**Task item**.
Only some lines are wanted: please transcribe exactly those from the one containing "[169,399,237,490]" through the end of the data, pictures excluded.

**The records**.
- - -

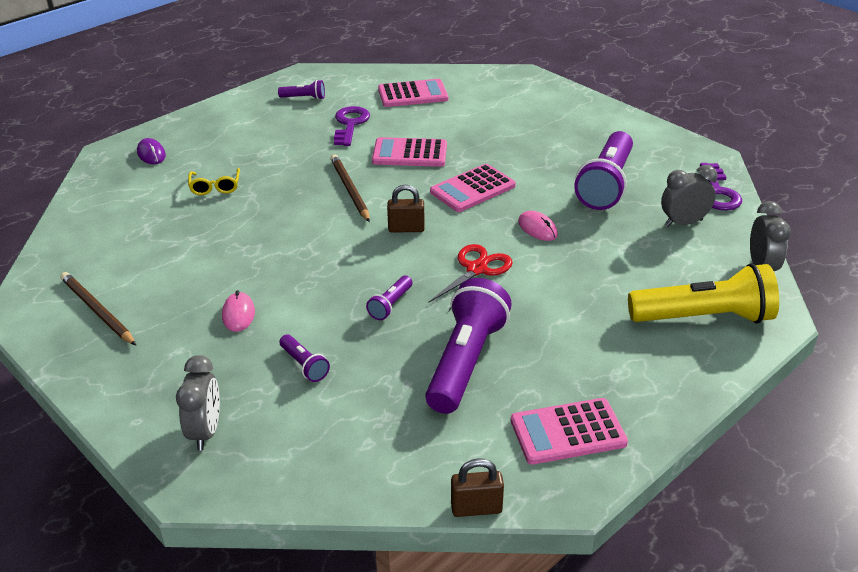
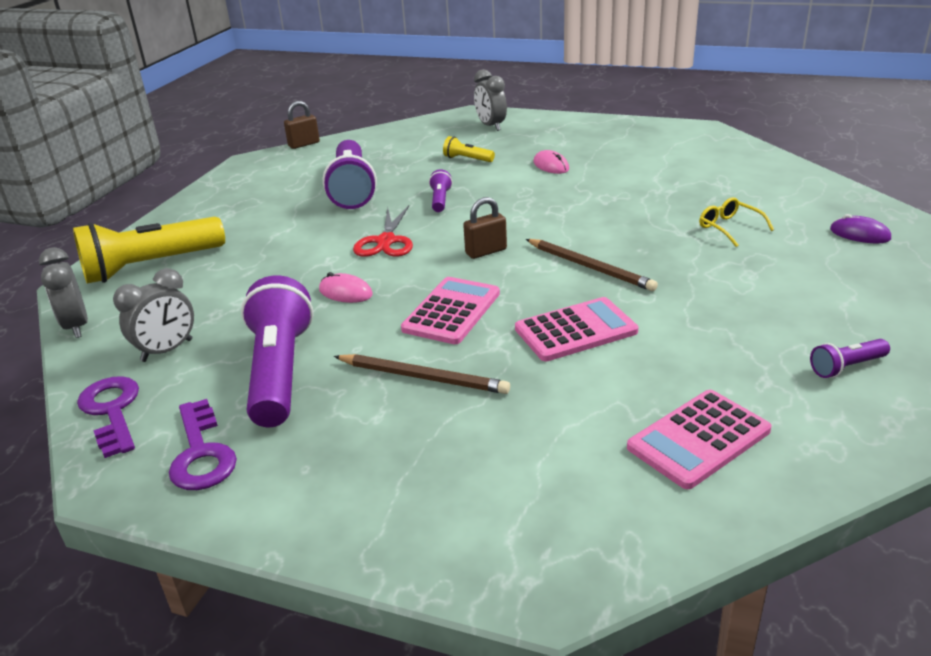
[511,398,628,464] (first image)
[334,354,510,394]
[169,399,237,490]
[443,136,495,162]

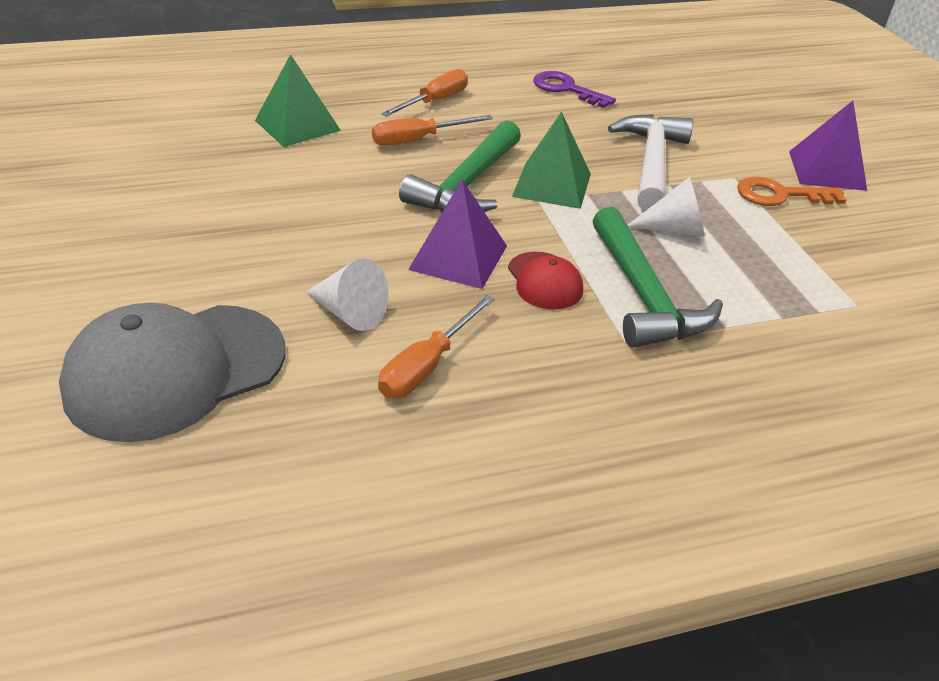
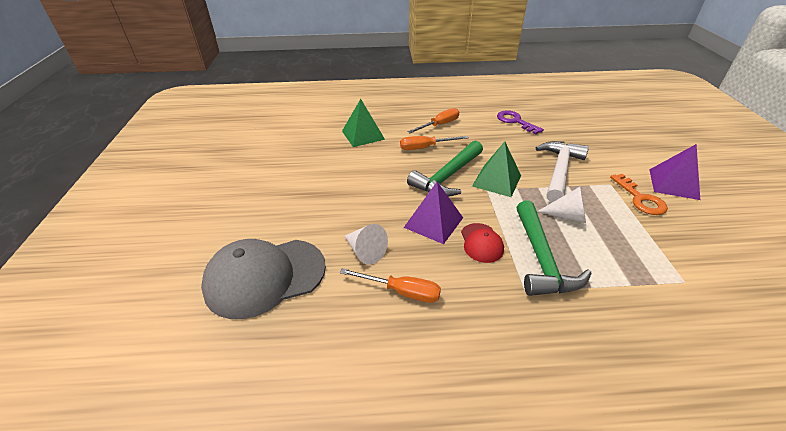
[340,268,441,303]
[610,174,668,215]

- - -

**Exercise answer**.
[169,399,237,490]
[443,136,495,162]

[340,268,441,303]
[610,174,668,215]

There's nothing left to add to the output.